[Exercise]: Beginning at the line that contains "black trapezoid: (160, 19)" and ending at the last line of the entries, write out each line exactly; include nothing outside that span.

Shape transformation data
^^^^^^^^^^^^^^^^
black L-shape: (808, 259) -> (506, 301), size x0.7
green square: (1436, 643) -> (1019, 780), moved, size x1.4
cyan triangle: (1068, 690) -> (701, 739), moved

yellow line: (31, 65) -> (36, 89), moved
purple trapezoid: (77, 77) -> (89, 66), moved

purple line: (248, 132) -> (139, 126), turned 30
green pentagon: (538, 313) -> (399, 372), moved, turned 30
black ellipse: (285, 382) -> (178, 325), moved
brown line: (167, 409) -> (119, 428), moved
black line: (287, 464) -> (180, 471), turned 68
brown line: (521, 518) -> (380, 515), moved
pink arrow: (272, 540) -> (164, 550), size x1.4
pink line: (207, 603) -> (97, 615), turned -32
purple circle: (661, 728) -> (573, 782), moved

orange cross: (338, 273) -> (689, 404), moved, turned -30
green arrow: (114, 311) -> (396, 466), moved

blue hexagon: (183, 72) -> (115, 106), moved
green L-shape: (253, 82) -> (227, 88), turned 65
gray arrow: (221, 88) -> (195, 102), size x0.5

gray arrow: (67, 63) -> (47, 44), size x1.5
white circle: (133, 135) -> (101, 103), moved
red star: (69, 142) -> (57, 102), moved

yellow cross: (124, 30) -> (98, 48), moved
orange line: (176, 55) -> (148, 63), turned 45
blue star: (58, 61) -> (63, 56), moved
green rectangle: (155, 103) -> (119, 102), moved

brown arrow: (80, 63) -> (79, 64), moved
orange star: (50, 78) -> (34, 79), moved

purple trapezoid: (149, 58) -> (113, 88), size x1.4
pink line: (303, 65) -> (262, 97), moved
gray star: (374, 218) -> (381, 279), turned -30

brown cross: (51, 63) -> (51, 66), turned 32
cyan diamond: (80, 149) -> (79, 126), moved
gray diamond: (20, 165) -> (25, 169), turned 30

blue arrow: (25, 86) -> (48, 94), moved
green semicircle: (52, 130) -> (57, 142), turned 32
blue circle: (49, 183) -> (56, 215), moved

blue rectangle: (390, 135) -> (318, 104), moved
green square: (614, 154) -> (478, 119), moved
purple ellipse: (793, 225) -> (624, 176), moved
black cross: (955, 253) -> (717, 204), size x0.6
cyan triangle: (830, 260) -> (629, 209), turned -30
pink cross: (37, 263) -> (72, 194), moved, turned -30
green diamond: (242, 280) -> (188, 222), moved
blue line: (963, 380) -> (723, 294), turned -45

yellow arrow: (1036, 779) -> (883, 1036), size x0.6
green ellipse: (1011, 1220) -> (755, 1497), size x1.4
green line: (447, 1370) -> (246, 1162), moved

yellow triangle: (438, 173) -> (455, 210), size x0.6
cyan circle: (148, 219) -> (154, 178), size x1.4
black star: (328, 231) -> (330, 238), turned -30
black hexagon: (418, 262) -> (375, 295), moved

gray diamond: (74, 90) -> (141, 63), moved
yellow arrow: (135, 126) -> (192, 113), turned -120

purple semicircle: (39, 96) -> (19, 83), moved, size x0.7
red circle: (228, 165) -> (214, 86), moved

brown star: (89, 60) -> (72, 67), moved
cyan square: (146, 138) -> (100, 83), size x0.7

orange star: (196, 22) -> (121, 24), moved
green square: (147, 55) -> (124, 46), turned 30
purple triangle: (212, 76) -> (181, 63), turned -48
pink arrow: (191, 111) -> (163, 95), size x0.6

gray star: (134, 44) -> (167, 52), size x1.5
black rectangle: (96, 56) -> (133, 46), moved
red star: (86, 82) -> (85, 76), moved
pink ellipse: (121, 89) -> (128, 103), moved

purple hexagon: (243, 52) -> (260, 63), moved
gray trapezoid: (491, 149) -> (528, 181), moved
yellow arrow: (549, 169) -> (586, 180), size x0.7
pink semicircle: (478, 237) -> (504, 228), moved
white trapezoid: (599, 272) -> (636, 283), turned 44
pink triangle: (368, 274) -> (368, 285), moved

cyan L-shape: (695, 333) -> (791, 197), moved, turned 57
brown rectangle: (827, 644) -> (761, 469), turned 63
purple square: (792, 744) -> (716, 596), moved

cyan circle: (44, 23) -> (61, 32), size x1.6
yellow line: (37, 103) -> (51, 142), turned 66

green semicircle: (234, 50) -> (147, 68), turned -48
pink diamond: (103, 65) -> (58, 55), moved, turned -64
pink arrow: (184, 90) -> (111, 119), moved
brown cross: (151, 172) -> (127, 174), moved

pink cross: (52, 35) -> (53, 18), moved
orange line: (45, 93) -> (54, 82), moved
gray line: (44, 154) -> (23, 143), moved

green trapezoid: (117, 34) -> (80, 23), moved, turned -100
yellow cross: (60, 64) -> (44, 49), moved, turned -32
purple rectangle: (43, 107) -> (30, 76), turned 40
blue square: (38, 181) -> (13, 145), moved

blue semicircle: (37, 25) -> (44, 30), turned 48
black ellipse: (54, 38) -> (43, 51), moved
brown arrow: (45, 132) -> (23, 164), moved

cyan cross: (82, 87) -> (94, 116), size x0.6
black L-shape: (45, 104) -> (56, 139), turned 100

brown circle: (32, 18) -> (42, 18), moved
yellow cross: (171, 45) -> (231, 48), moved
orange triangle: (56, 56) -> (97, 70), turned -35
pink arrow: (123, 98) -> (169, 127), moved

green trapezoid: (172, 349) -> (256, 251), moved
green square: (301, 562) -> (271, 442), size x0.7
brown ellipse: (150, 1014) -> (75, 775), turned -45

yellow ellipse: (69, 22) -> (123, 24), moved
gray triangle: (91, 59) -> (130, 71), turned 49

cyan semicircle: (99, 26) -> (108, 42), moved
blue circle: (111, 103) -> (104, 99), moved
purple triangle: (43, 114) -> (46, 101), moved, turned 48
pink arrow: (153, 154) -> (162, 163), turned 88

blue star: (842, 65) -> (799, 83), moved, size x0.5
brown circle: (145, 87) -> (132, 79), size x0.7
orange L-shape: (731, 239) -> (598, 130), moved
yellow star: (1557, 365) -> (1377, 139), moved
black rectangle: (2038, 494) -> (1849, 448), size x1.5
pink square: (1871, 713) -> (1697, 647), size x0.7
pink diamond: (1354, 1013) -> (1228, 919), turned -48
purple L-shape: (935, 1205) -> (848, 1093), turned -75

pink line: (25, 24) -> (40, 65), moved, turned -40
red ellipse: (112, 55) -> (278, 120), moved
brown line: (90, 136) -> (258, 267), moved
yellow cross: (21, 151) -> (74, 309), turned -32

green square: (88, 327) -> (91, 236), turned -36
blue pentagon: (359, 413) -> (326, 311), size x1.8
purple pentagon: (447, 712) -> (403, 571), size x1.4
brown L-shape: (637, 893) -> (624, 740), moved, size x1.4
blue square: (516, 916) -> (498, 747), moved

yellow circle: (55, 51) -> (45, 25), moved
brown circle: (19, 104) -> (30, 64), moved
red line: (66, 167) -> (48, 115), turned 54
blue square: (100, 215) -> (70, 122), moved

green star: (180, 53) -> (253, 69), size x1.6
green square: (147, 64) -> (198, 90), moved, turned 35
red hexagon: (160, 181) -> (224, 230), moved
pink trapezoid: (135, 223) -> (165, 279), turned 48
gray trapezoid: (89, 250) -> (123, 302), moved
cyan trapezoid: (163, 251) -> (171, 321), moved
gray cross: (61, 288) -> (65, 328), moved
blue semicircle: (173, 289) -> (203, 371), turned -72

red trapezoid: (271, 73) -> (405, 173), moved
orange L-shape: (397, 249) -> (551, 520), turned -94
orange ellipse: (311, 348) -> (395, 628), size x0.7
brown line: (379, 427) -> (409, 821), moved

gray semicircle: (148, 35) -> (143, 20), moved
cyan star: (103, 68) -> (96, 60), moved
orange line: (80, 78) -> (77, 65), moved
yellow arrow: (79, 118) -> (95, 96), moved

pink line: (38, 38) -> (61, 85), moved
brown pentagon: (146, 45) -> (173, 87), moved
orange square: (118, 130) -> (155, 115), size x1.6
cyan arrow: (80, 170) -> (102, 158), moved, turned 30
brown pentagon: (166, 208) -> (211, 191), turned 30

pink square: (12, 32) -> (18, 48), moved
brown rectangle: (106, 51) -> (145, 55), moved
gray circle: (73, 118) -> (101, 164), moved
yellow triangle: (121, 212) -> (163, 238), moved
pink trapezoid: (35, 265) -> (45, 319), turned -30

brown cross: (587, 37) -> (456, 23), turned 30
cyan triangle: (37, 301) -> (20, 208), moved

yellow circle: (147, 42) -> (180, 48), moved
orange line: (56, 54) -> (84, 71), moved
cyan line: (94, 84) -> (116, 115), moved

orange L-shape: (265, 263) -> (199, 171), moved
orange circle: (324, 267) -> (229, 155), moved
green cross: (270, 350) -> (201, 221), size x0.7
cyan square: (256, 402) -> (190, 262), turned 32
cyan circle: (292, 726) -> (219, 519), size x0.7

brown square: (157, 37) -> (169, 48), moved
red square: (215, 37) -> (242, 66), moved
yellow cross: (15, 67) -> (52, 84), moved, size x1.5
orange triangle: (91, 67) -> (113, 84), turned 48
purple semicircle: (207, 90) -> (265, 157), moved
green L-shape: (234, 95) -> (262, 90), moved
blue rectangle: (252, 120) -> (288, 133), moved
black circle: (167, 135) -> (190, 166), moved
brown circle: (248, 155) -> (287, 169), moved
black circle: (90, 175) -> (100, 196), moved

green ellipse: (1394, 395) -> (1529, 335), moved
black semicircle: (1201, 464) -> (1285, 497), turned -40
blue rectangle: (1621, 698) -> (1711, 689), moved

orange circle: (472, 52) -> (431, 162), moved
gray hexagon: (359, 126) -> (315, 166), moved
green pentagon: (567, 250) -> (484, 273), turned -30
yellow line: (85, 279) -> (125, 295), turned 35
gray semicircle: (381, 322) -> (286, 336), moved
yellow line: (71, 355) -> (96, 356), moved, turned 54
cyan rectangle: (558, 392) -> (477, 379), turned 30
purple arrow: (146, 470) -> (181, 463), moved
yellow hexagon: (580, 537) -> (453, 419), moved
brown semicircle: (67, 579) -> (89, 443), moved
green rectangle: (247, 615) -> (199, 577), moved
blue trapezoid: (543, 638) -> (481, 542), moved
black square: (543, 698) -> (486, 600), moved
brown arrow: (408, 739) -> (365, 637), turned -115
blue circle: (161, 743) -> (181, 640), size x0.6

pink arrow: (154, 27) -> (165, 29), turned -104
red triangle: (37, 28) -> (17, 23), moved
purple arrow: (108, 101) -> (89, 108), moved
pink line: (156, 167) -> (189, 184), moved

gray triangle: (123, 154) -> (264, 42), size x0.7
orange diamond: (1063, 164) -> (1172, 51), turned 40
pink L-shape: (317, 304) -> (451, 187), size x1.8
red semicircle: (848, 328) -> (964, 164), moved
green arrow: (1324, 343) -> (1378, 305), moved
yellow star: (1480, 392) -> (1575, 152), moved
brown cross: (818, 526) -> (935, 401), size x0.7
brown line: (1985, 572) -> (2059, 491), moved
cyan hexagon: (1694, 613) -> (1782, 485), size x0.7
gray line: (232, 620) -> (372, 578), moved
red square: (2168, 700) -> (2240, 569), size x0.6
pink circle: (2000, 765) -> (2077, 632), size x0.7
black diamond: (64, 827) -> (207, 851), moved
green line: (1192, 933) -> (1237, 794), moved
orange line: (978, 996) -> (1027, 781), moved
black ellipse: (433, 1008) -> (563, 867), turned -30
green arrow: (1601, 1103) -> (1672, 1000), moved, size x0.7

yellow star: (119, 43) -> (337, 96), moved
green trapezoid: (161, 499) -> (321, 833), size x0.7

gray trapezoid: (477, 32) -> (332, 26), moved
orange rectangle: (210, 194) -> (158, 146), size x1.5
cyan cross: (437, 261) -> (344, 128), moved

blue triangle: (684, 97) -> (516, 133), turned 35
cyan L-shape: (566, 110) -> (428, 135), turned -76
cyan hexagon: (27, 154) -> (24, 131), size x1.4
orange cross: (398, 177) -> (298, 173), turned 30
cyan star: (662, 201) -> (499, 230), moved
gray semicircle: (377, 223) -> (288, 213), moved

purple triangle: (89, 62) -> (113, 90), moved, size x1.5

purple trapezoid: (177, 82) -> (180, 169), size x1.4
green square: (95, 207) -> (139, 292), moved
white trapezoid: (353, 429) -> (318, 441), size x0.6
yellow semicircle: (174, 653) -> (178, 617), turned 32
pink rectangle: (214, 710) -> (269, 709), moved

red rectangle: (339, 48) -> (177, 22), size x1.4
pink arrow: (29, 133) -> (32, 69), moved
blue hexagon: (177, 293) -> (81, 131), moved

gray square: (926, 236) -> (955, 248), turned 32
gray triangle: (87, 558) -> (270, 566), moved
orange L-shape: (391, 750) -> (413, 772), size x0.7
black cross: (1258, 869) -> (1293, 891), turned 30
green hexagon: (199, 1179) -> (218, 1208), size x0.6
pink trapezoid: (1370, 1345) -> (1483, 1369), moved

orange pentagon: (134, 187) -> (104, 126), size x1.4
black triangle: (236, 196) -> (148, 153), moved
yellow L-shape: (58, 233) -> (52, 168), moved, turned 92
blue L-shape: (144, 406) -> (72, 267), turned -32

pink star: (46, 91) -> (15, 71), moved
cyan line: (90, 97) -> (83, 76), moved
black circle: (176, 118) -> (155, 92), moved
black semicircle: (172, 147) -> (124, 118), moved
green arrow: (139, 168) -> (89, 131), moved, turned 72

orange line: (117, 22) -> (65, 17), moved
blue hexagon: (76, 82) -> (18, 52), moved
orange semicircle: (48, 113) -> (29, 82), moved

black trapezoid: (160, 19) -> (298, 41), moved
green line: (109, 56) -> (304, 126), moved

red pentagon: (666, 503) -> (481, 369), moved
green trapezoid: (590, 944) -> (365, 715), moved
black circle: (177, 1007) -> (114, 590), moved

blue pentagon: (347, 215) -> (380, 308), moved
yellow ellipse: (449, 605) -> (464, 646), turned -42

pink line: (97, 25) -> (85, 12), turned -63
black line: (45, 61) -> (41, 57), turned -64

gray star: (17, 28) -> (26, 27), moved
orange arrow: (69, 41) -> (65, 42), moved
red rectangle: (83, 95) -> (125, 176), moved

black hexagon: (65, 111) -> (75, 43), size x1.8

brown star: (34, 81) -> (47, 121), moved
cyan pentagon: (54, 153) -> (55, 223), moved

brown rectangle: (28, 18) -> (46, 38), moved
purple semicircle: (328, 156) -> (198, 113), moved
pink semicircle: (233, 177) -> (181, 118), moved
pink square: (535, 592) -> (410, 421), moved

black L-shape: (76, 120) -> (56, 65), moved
^^^^^^^^^^^^^^^^
[Result below]:
black trapezoid: (160, 19) -> (298, 41), moved
green line: (109, 56) -> (304, 126), moved

red pentagon: (666, 503) -> (481, 369), moved
green trapezoid: (590, 944) -> (365, 715), moved
black circle: (177, 1007) -> (114, 590), moved

blue pentagon: (347, 215) -> (380, 308), moved
yellow ellipse: (449, 605) -> (464, 646), turned -42

pink line: (97, 25) -> (85, 12), turned -63
black line: (45, 61) -> (41, 57), turned -64

gray star: (17, 28) -> (26, 27), moved
orange arrow: (69, 41) -> (65, 42), moved
red rectangle: (83, 95) -> (125, 176), moved

black hexagon: (65, 111) -> (75, 43), size x1.8

brown star: (34, 81) -> (47, 121), moved
cyan pentagon: (54, 153) -> (55, 223), moved

brown rectangle: (28, 18) -> (46, 38), moved
purple semicircle: (328, 156) -> (198, 113), moved
pink semicircle: (233, 177) -> (181, 118), moved
pink square: (535, 592) -> (410, 421), moved

black L-shape: (76, 120) -> (56, 65), moved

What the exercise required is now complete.